What is asked: Reproduce the lines of the records below verbatim, leaving out the pictures.

* start Provided entries *

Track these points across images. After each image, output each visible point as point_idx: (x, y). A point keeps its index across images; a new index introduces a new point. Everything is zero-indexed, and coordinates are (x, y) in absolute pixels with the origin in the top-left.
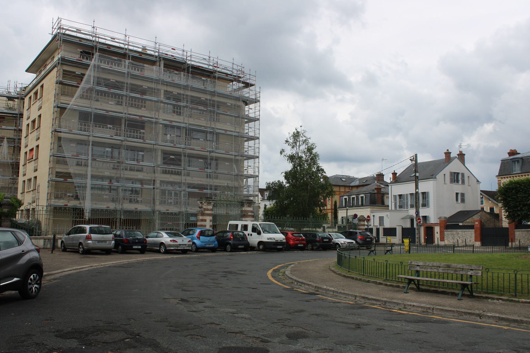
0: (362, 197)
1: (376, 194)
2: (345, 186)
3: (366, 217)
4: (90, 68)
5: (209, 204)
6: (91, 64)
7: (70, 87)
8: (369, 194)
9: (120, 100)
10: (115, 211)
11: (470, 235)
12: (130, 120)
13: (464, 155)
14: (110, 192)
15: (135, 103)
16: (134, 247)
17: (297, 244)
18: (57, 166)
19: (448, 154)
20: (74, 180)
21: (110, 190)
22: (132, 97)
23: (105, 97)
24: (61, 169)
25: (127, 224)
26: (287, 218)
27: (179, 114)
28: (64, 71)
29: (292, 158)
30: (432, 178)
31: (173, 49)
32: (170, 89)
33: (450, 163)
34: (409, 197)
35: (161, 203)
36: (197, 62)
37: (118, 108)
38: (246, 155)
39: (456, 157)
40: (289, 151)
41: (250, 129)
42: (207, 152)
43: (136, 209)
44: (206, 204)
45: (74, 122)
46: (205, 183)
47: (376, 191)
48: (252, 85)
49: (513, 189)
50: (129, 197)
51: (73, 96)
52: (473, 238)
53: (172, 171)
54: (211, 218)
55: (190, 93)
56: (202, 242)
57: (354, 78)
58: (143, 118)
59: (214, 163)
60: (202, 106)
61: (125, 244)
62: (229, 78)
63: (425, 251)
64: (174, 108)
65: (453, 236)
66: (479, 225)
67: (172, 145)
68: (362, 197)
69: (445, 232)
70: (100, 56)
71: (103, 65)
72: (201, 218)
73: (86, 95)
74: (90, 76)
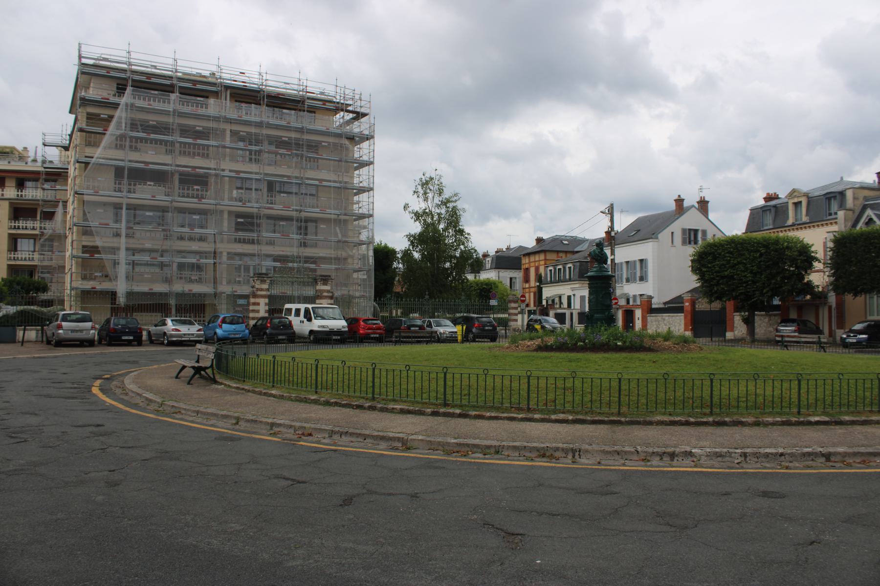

* end Provided entries *

Problem solution:
Track these points across images. After each image, output each visible point as point_idx: (x, y). A point keeps its index across images; a new index introduces a new point. Everything is zero-indexed, and coordinates are (x, y) in absolute pixels with the origin in the top-left.
0: (362, 197)
1: (376, 194)
2: (345, 186)
3: (366, 217)
4: (90, 68)
5: (209, 204)
6: (91, 64)
7: (70, 87)
8: (369, 194)
9: (120, 100)
10: (115, 211)
11: (470, 235)
12: (130, 120)
13: (464, 155)
14: (110, 192)
15: (135, 103)
16: (134, 247)
17: (297, 244)
18: (57, 166)
19: (448, 154)
20: (74, 180)
21: (110, 190)
22: (132, 97)
23: (105, 97)
24: (61, 169)
25: (127, 224)
26: (287, 218)
27: (179, 114)
28: (64, 71)
29: (292, 158)
30: (432, 178)
31: (173, 49)
32: (170, 89)
33: (450, 163)
34: (409, 197)
35: (161, 203)
36: (197, 62)
37: (118, 108)
38: (246, 155)
39: (456, 157)
40: (289, 151)
41: (250, 129)
42: (207, 152)
43: (136, 209)
44: (206, 204)
45: (74, 122)
46: (205, 183)
47: (376, 191)
48: (252, 85)
49: (513, 189)
50: (129, 197)
51: (73, 96)
52: (473, 238)
53: (172, 171)
54: (211, 218)
55: (190, 93)
56: (202, 242)
57: (354, 78)
58: (143, 118)
59: (214, 163)
60: (202, 106)
61: (125, 244)
62: (229, 78)
63: (425, 251)
64: (174, 108)
65: (453, 236)
66: (479, 225)
67: (172, 145)
68: (362, 197)
69: (445, 232)
70: (100, 56)
71: (103, 65)
72: (201, 218)
73: (86, 95)
74: (90, 76)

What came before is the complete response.